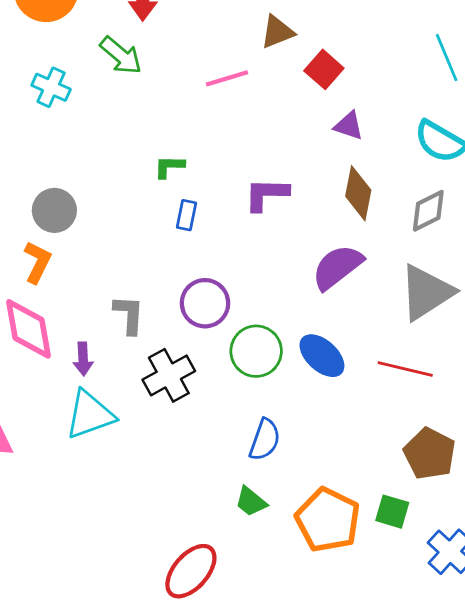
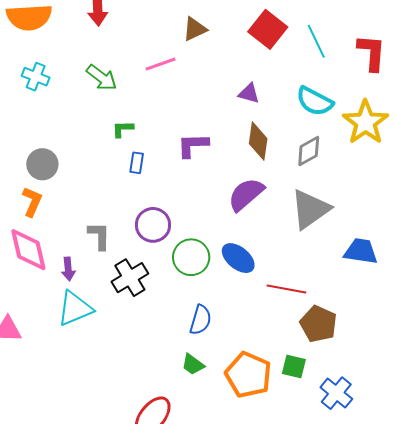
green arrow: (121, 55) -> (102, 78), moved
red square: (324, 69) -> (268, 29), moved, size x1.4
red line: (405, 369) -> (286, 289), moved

# # #

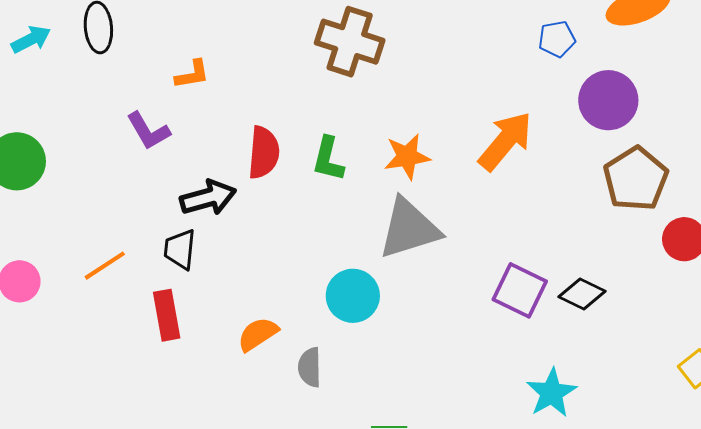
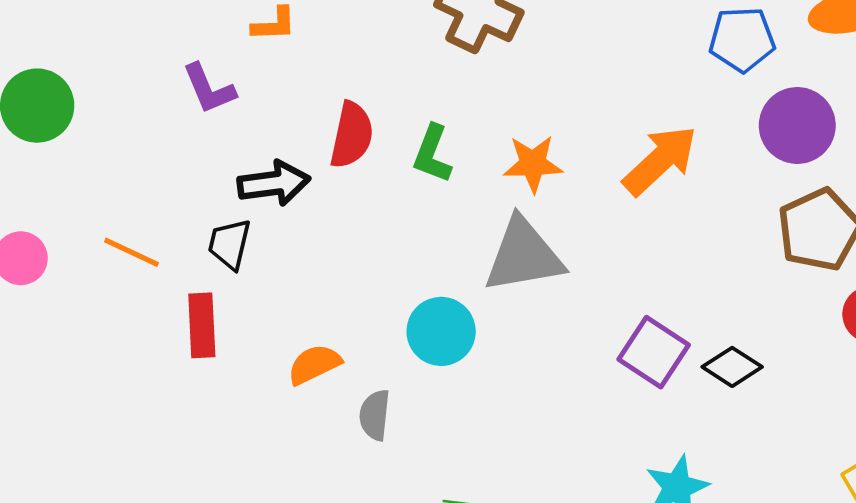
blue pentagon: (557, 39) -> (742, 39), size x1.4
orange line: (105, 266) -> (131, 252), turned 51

# # #

● Work task
Produce only the lines from the line containing "green arrow: (121, 55) -> (102, 78), moved" through the line containing "red line: (405, 369) -> (286, 289), moved", inclusive of both, exactly as they stand in the entries above.

● Result for this task
green arrow: (121, 55) -> (102, 78), moved
red square: (324, 69) -> (268, 29), moved, size x1.4
red line: (405, 369) -> (286, 289), moved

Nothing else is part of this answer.